=== Assigned task ===
Using the listing below, keep only the lines with the word "white" and copy them.

=== Data to process ===
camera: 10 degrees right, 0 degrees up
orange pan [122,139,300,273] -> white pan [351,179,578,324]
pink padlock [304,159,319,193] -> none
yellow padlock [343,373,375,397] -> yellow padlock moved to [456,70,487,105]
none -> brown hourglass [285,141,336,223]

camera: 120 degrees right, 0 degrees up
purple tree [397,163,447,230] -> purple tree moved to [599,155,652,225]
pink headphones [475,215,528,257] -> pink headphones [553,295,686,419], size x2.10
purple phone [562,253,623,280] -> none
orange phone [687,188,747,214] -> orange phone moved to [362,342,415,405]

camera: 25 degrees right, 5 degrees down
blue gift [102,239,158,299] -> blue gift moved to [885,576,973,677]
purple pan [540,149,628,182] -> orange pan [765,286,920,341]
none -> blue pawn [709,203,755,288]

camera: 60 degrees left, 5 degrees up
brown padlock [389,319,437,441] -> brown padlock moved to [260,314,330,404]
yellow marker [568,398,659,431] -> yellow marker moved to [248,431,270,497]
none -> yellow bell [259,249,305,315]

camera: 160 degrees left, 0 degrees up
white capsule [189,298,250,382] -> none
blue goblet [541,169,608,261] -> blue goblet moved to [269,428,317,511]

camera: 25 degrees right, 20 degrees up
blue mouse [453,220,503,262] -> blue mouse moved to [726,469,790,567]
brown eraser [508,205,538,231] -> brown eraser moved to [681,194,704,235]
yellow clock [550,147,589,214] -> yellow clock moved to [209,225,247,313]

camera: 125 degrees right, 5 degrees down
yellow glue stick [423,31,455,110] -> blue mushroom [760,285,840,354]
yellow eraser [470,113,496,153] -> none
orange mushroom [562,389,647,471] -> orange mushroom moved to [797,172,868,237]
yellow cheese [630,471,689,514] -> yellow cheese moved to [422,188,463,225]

=== Output of the exercise ===
orange pan [122,139,300,273] -> white pan [351,179,578,324]
white capsule [189,298,250,382] -> none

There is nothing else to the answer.